▶ _ACTION ITEM_:
The expected answer is the set of lines in the data below between the line holding "camera: 90 degrees left, 5 degrees down" and the line holding "(415, 518) = (190, 396): grey", inclusive, written out exactly.

▶ _SUPPLIED DATA_:

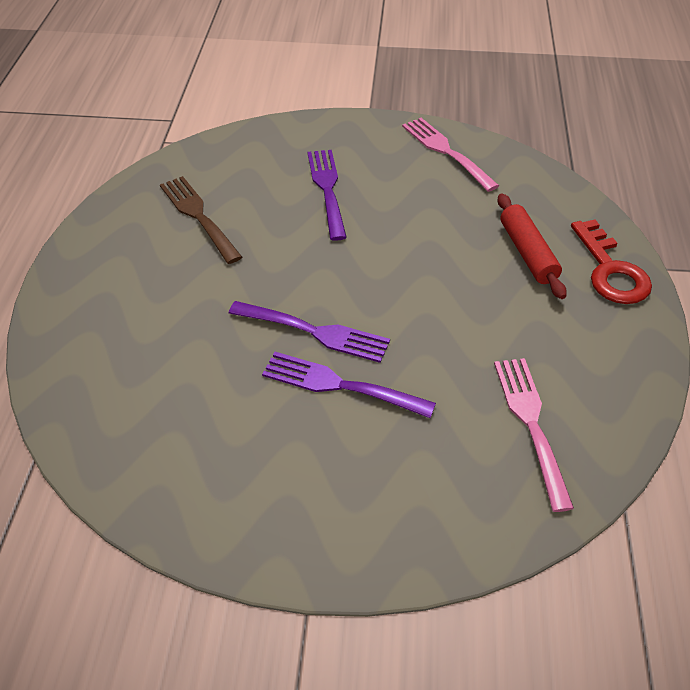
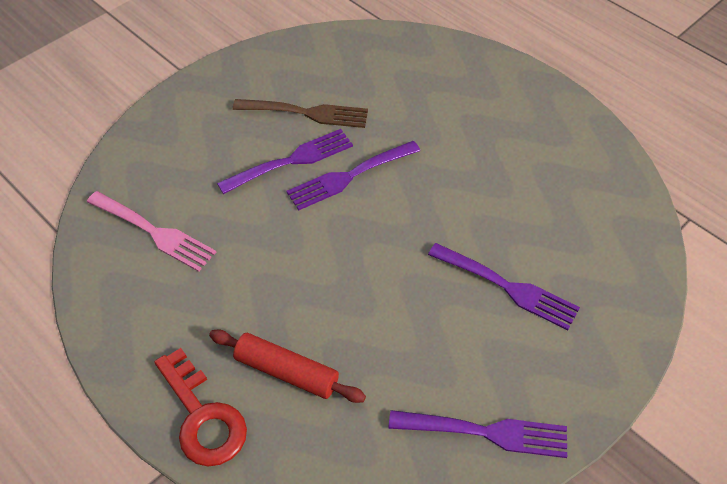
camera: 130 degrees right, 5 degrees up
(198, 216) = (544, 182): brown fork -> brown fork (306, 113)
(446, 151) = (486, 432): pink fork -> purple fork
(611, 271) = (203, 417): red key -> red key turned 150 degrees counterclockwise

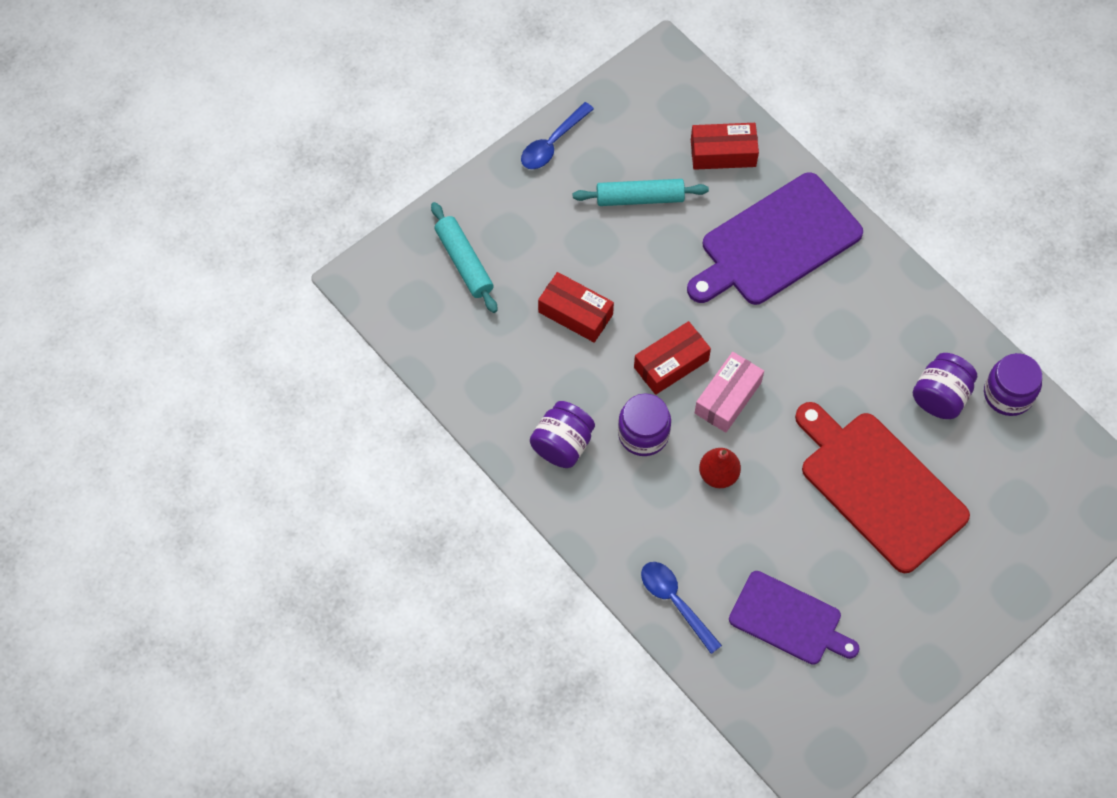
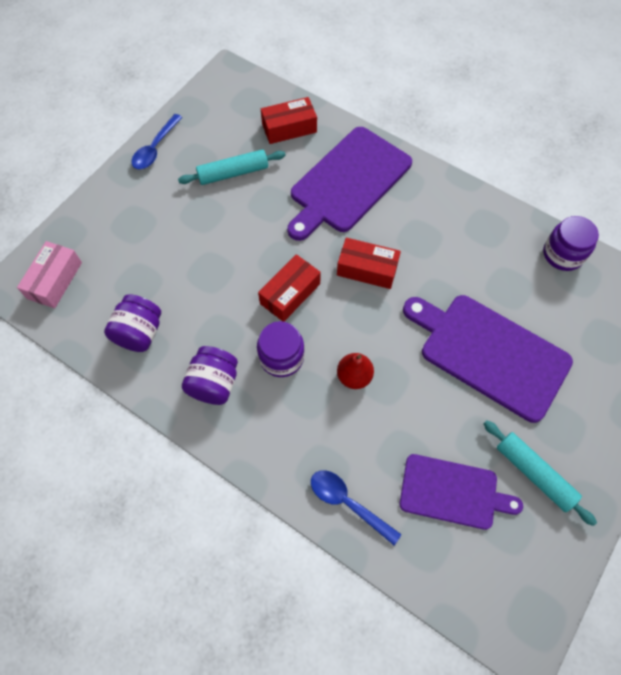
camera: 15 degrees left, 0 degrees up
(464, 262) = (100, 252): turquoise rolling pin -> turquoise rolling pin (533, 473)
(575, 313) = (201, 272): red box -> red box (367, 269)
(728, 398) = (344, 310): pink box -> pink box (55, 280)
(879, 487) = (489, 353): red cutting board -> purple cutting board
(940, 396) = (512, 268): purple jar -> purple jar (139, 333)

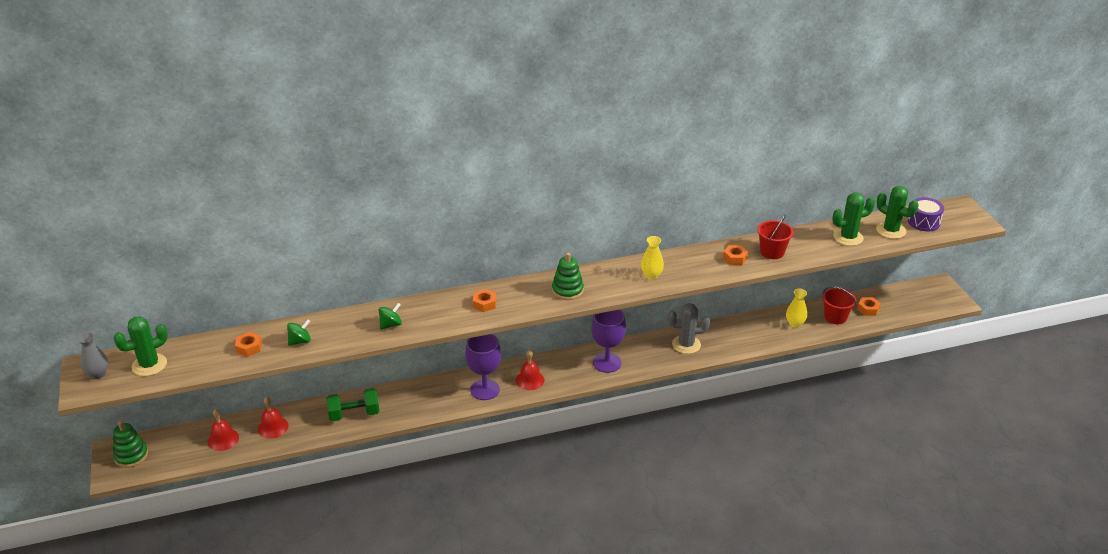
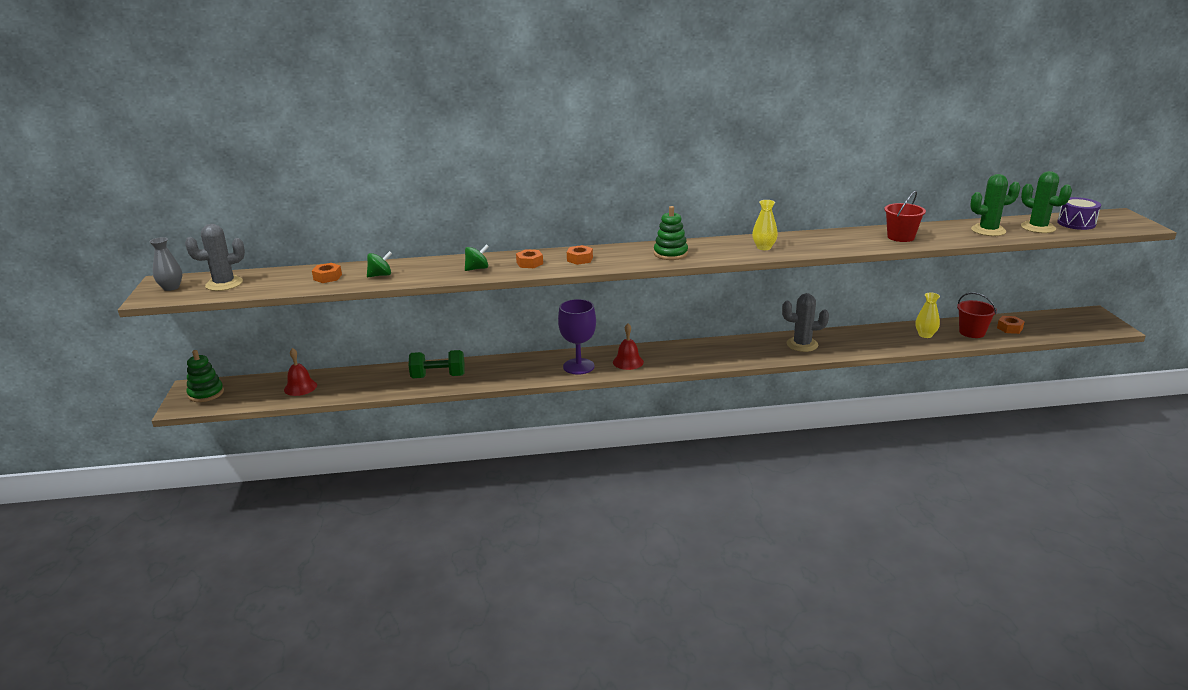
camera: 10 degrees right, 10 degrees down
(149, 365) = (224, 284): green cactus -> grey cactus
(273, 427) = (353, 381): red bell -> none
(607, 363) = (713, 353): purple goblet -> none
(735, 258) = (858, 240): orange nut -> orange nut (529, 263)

...

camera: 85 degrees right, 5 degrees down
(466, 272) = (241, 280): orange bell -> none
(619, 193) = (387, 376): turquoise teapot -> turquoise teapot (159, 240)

...

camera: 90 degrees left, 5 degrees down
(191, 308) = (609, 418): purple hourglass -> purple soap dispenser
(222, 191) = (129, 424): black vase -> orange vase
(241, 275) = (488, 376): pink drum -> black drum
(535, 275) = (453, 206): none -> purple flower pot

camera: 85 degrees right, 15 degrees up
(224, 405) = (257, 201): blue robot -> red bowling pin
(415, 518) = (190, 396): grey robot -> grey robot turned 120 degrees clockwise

▶ _YOUR SOLUTION_:
camera: 90 degrees left, 5 degrees down
(191, 308) = (609, 418): purple hourglass -> purple soap dispenser
(222, 191) = (129, 424): black vase -> orange vase
(241, 275) = (488, 376): pink drum -> black drum
(535, 275) = (453, 206): none -> purple flower pot

camera: 85 degrees right, 15 degrees up
(224, 405) = (257, 201): blue robot -> red bowling pin
(415, 518) = (190, 396): grey robot -> grey robot turned 120 degrees clockwise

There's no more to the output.